| The task |
Would you transcribe each entry exactly as it stands, omitting the pictures?

[Opening Raw data section]

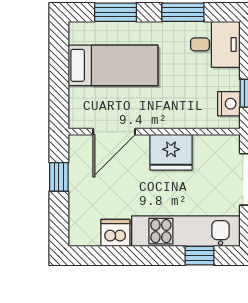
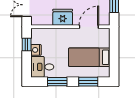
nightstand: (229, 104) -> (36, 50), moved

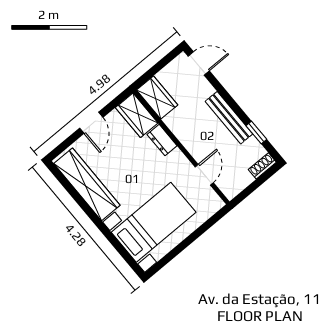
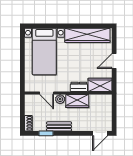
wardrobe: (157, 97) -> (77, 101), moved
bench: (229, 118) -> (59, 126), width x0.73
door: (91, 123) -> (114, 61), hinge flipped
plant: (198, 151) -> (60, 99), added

[Closing Raw data section]

| Problem solution |
nightstand: (229, 104) -> (36, 50), moved

wardrobe: (157, 97) -> (77, 101), moved
bench: (229, 118) -> (59, 126), width x0.73
door: (91, 123) -> (114, 61), hinge flipped
plant: (198, 151) -> (60, 99), added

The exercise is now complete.